[TASK STATEMENT] Please print all the lines below exactly as they are written.

[RECORD EXTRACTS]
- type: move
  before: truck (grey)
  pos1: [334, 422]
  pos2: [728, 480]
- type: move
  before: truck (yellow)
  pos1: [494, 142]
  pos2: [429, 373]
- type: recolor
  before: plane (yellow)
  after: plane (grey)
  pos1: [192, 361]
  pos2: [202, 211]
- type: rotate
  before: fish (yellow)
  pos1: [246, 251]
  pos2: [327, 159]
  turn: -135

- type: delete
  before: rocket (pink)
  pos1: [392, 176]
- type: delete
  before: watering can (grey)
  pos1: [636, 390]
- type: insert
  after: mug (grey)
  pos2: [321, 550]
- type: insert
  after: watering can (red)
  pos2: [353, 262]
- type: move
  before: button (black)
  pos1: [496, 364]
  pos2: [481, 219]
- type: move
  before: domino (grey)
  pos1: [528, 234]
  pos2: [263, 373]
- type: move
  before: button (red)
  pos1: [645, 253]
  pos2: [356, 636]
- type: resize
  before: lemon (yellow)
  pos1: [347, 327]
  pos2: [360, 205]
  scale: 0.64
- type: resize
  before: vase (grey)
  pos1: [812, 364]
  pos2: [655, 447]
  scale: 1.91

[WRITTEN RESPONSE]
- type: move
  before: truck (grey)
  pos1: [334, 422]
  pos2: [728, 480]
- type: move
  before: truck (yellow)
  pos1: [494, 142]
  pos2: [429, 373]
- type: recolor
  before: plane (yellow)
  after: plane (grey)
  pos1: [192, 361]
  pos2: [202, 211]
- type: rotate
  before: fish (yellow)
  pos1: [246, 251]
  pos2: [327, 159]
  turn: -135

- type: delete
  before: rocket (pink)
  pos1: [392, 176]
- type: delete
  before: watering can (grey)
  pos1: [636, 390]
- type: insert
  after: mug (grey)
  pos2: [321, 550]
- type: insert
  after: watering can (red)
  pos2: [353, 262]
- type: move
  before: button (black)
  pos1: [496, 364]
  pos2: [481, 219]
- type: move
  before: domino (grey)
  pos1: [528, 234]
  pos2: [263, 373]
- type: move
  before: button (red)
  pos1: [645, 253]
  pos2: [356, 636]
- type: resize
  before: lemon (yellow)
  pos1: [347, 327]
  pos2: [360, 205]
  scale: 0.64
- type: resize
  before: vase (grey)
  pos1: [812, 364]
  pos2: [655, 447]
  scale: 1.91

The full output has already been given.